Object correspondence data
- Opening Delimiter -

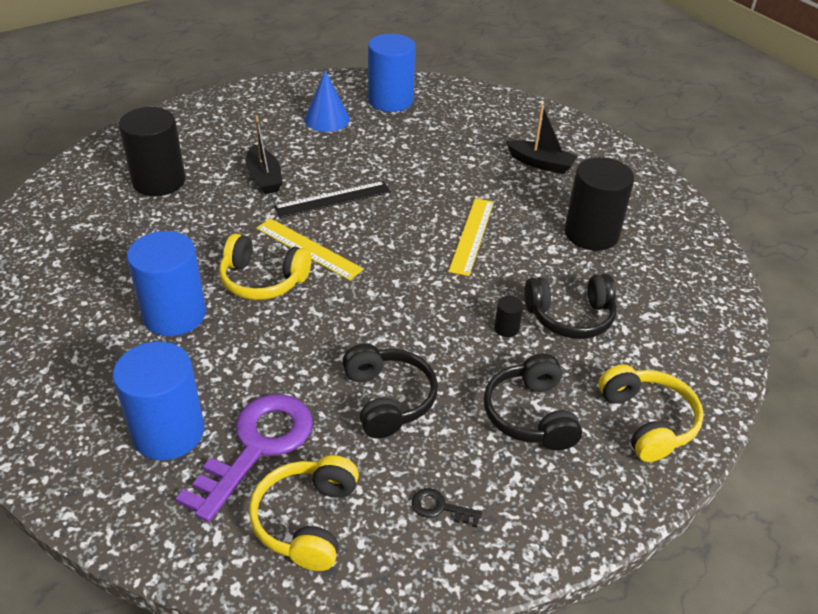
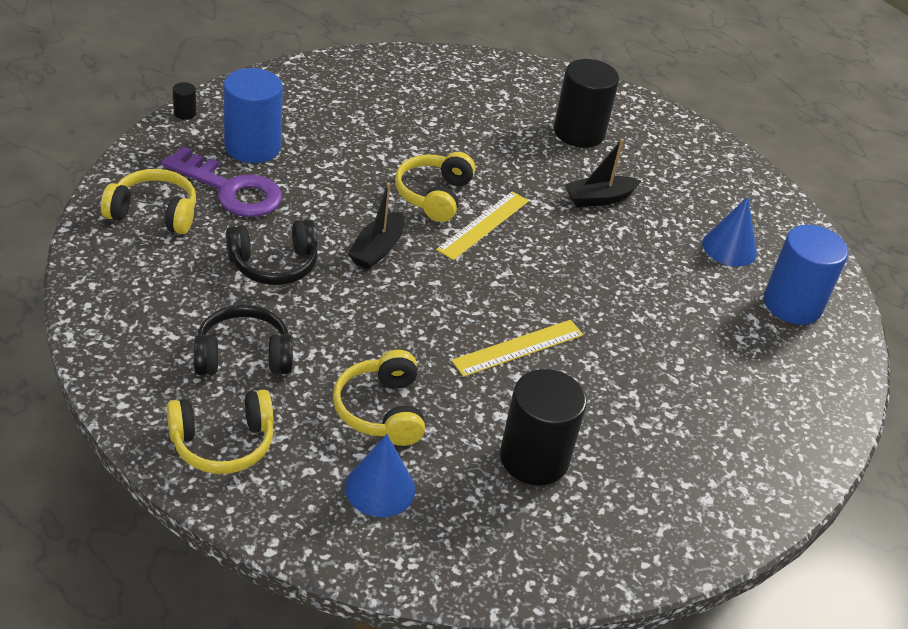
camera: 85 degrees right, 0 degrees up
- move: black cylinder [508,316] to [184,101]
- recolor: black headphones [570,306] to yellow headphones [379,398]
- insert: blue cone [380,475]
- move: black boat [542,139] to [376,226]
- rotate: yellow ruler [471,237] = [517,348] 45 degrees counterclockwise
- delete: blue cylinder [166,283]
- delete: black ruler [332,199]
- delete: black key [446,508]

- Closing Delimiter -

*Task instructions:* Every line in the records above with the string "degrees" in it should be shown.

*Written solution:*
camera: 85 degrees right, 0 degrees up
- rotate: yellow ruler [471,237] = [517,348] 45 degrees counterclockwise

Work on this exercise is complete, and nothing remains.